▶ [Data for analysis]:

»»

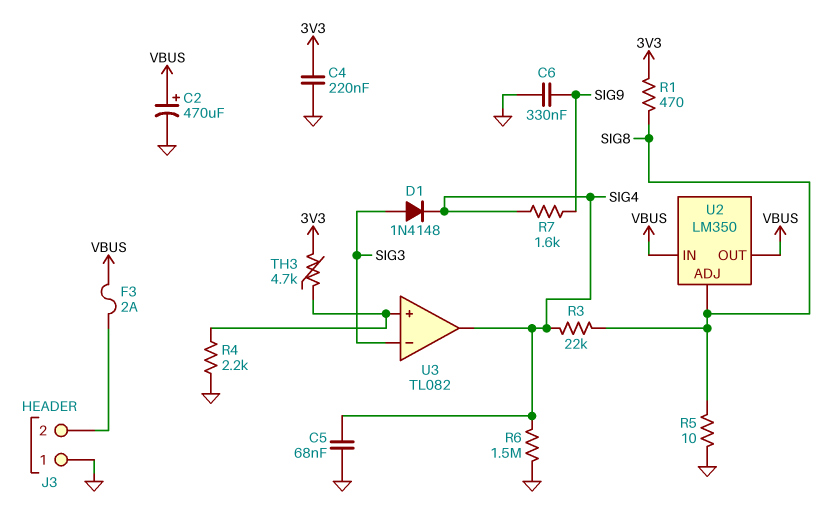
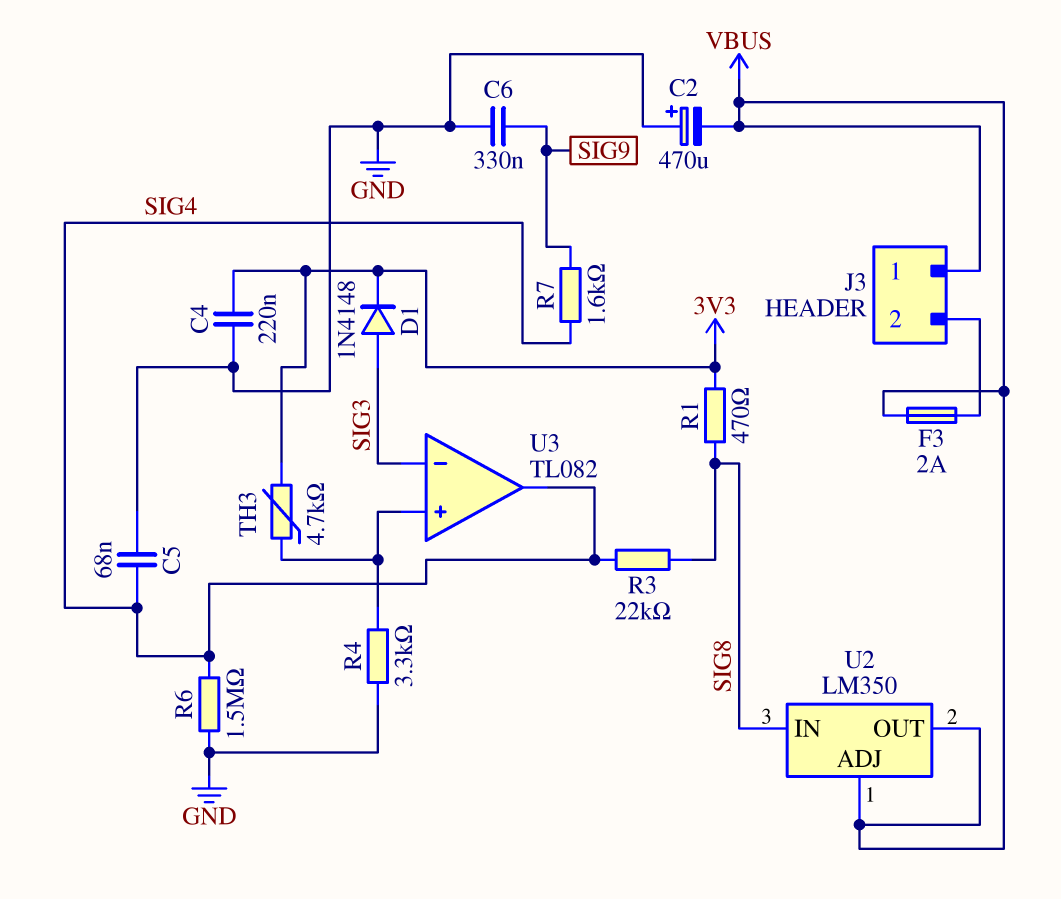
C2: 470uF (plus VBUS, minus GND) -> 470uF (plus GND, minus VBUS)
D1: diode 1N4148 (A SIG3, K SIG4) -> diode 1N4148 (A SIG3, K 3V3)
J3 pin 1: GND -> VBUS
R4: 2.2k (GND, U3/in+) -> 3.3k (GND, U3/in+)
R5: 10 (GND, SIG8) -> none
U2 pin ADJ: SIG8 -> VBUS
U2 pin IN: VBUS -> SIG8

««

▶ [Task objective]: Nothing but an exact copy of the data, without its images, should make up your answer.

▶ [Response to the task]:
C2: 470uF (plus VBUS, minus GND) -> 470uF (plus GND, minus VBUS)
D1: diode 1N4148 (A SIG3, K SIG4) -> diode 1N4148 (A SIG3, K 3V3)
J3 pin 1: GND -> VBUS
R4: 2.2k (GND, U3/in+) -> 3.3k (GND, U3/in+)
R5: 10 (GND, SIG8) -> none
U2 pin ADJ: SIG8 -> VBUS
U2 pin IN: VBUS -> SIG8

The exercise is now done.